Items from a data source
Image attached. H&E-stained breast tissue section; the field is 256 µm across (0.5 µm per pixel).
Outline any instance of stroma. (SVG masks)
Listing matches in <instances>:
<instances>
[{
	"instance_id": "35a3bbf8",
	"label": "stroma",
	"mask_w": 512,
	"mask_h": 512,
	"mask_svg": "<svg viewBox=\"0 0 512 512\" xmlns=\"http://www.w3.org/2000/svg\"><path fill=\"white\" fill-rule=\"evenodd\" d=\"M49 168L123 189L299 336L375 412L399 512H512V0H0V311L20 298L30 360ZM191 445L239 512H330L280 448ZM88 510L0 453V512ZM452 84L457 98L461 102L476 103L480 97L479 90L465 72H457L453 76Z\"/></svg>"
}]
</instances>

What this task involves:
All of the material above needs to be retyped word for word.

Expected answer:
Image attached. H&E-stained breast tissue section; the field is 256 µm across (0.5 µm per pixel).
Outline any instance of stroma. (SVG masks)
Listing matches in <instances>:
<instances>
[{
	"instance_id": "35a3bbf8",
	"label": "stroma",
	"mask_w": 512,
	"mask_h": 512,
	"mask_svg": "<svg viewBox=\"0 0 512 512\" xmlns=\"http://www.w3.org/2000/svg\"><path fill=\"white\" fill-rule=\"evenodd\" d=\"M49 168L123 189L299 336L375 412L399 512H512V0H0V311L20 298L30 360ZM191 445L239 512H330L280 448ZM88 510L0 453V512ZM452 84L457 98L461 102L476 103L480 97L479 90L465 72H457L453 76Z\"/></svg>"
}]
</instances>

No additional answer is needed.